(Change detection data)
================================
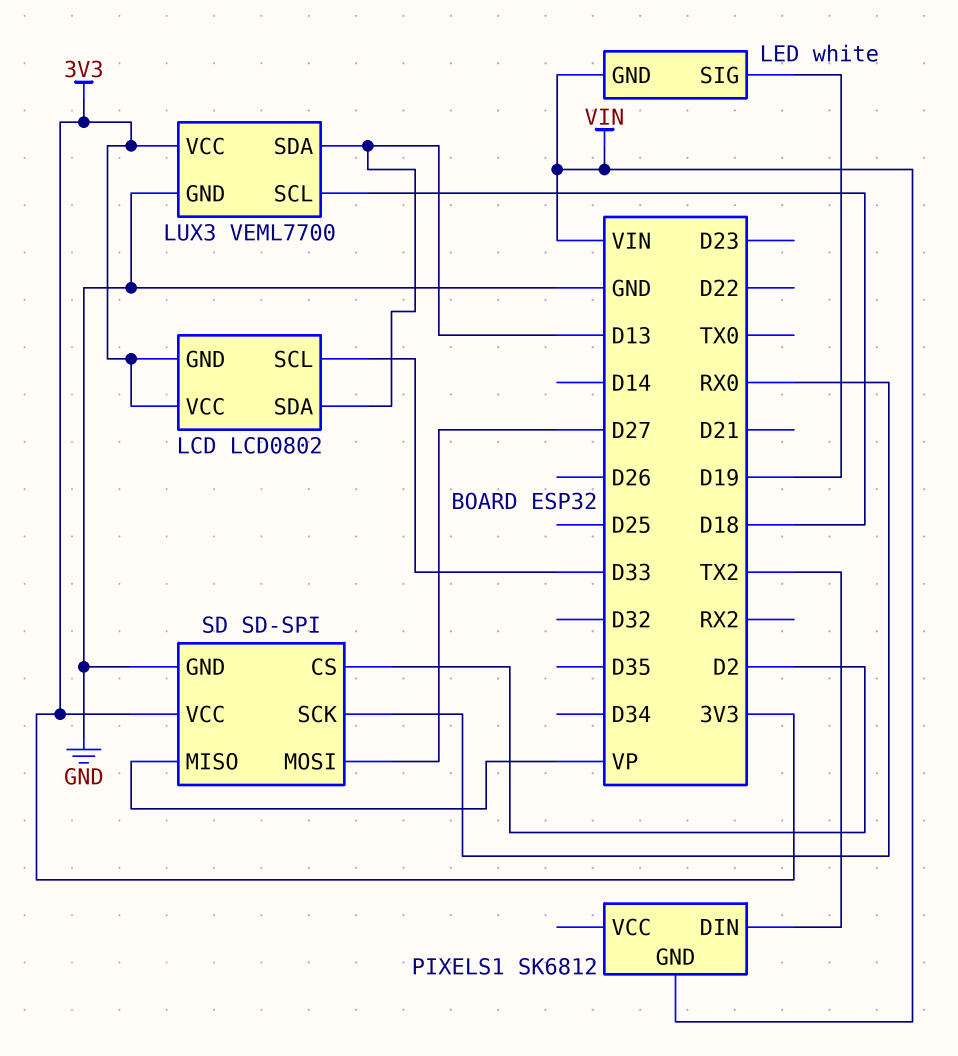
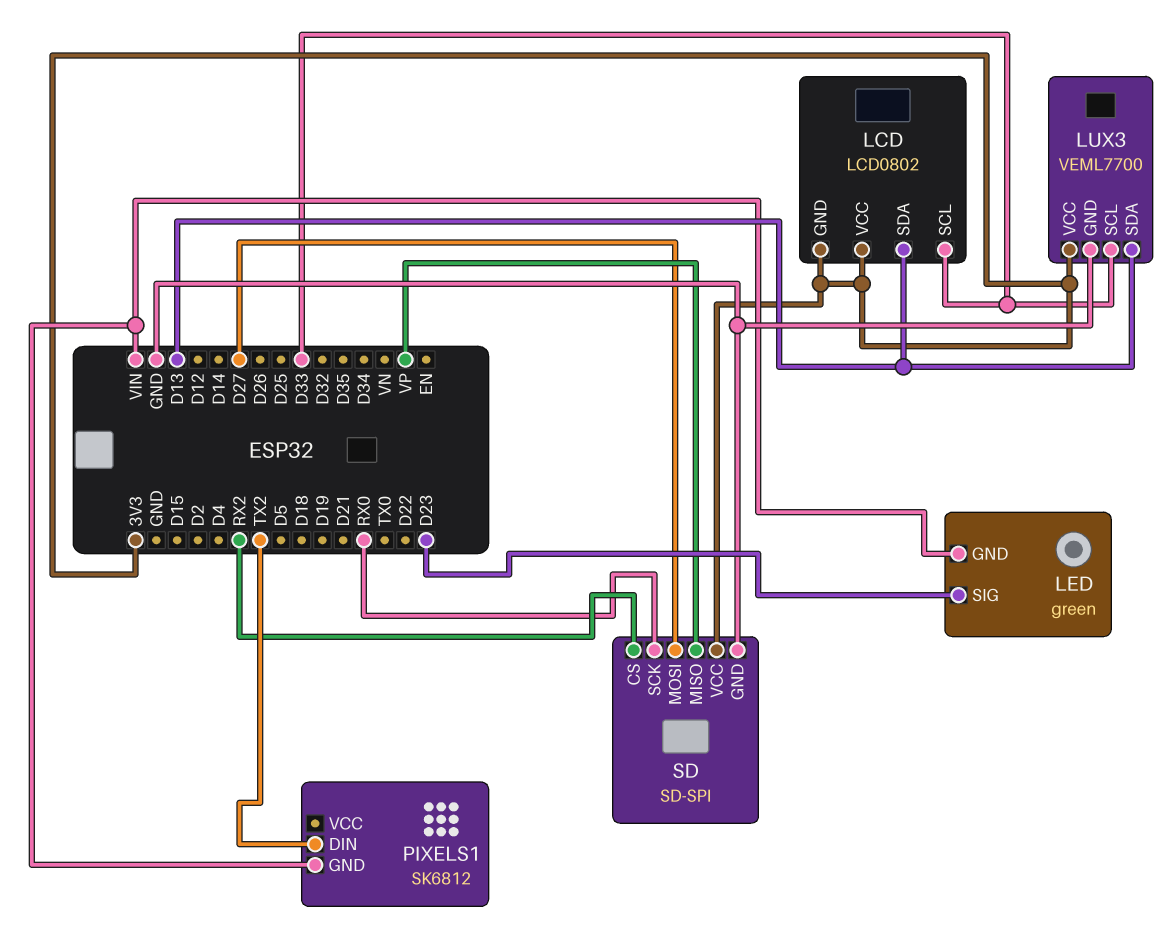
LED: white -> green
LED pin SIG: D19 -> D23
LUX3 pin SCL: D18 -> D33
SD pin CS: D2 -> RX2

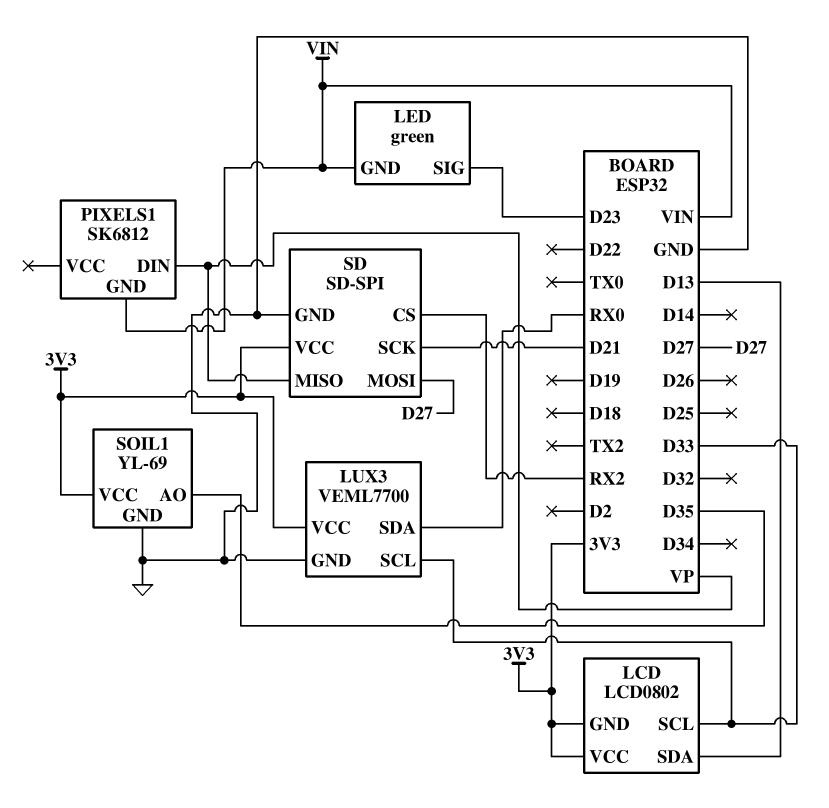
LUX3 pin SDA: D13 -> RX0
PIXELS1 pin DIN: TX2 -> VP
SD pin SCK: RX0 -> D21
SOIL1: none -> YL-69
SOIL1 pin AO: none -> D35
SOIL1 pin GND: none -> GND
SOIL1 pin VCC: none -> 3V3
================================
Task objective: Look above for the line containing "SOIL1: none -> YL-69", then please write out that line and each one after it through the end, exactly, with nothing else.

Output for this task:
SOIL1: none -> YL-69
SOIL1 pin AO: none -> D35
SOIL1 pin GND: none -> GND
SOIL1 pin VCC: none -> 3V3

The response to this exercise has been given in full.